**EXERCISE BRIEF**: Search the records for the word "before" and report each line that has it.

[Collected data]
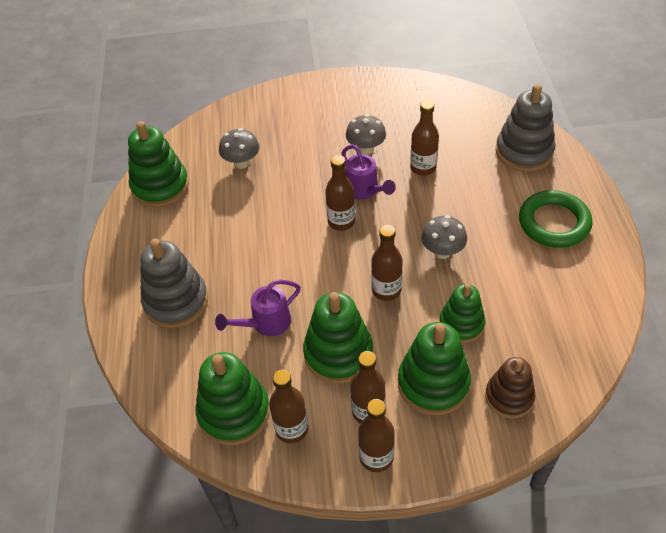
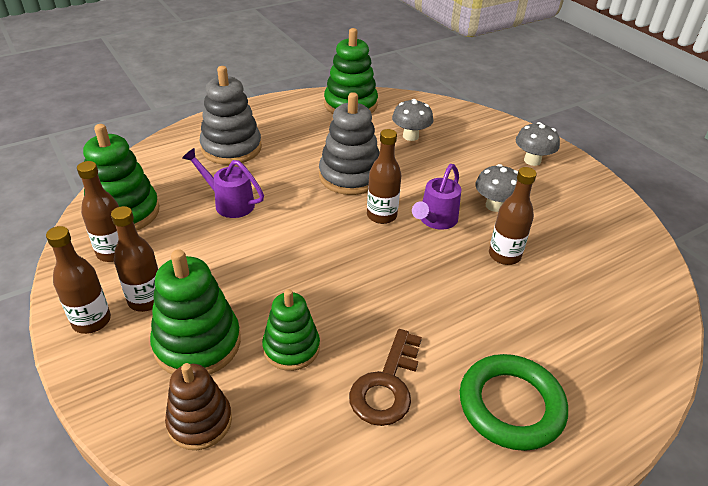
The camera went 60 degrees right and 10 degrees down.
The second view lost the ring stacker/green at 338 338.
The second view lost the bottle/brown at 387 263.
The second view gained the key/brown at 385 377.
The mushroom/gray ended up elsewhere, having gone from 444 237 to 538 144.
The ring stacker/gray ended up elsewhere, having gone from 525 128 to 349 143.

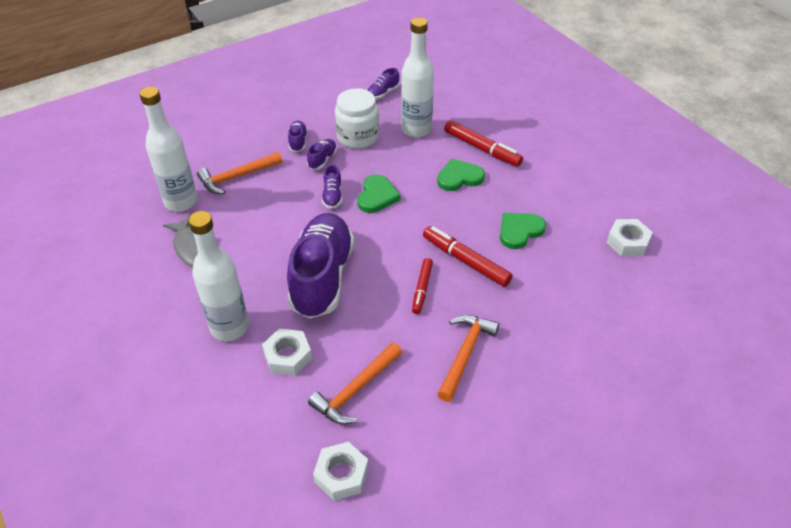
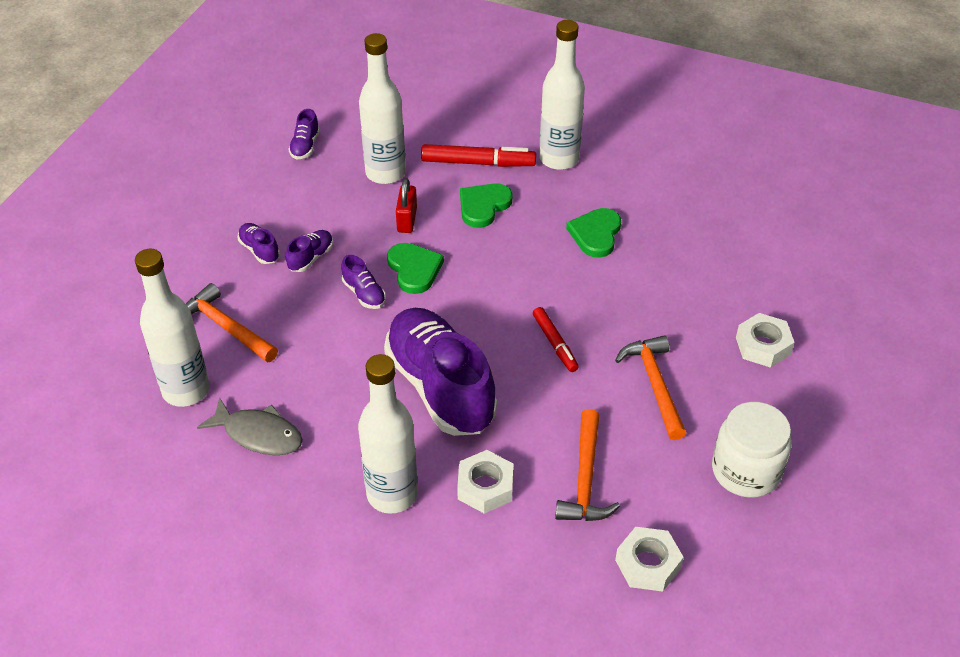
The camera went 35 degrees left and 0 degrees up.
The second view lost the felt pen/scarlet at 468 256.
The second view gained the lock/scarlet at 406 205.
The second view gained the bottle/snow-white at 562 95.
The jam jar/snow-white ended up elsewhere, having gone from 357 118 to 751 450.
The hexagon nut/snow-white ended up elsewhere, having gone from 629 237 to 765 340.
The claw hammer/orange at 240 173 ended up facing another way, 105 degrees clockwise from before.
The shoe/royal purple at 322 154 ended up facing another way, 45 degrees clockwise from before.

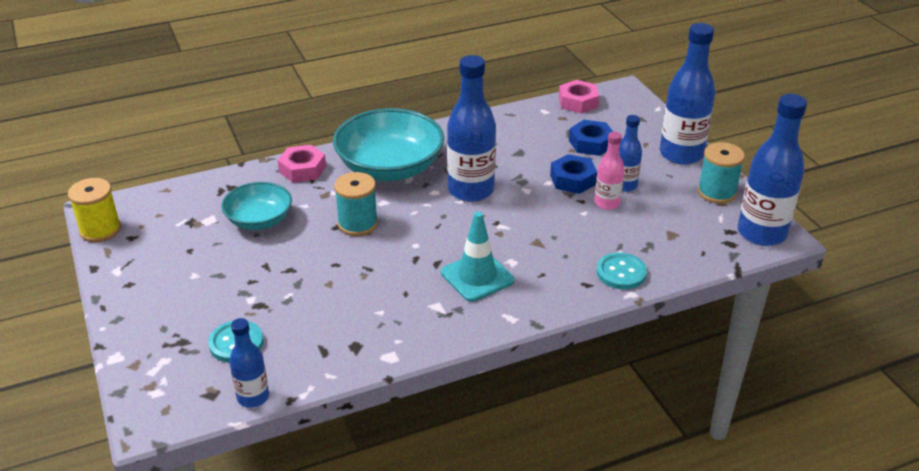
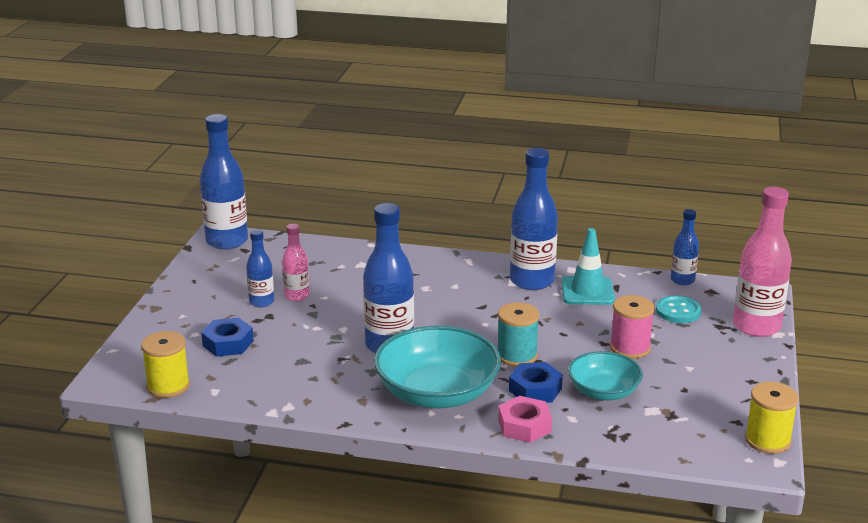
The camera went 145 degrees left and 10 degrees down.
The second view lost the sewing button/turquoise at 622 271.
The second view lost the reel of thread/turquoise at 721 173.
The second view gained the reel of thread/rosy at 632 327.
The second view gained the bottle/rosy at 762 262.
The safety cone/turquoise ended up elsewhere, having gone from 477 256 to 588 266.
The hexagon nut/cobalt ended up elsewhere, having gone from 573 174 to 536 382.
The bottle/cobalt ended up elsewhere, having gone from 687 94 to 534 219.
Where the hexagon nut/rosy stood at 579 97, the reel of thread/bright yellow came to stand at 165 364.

**SOLUTION**:
The claw hammer/orange at 240 173 ended up facing another way, 105 degrees clockwise from before.
The shoe/royal purple at 322 154 ended up facing another way, 45 degrees clockwise from before.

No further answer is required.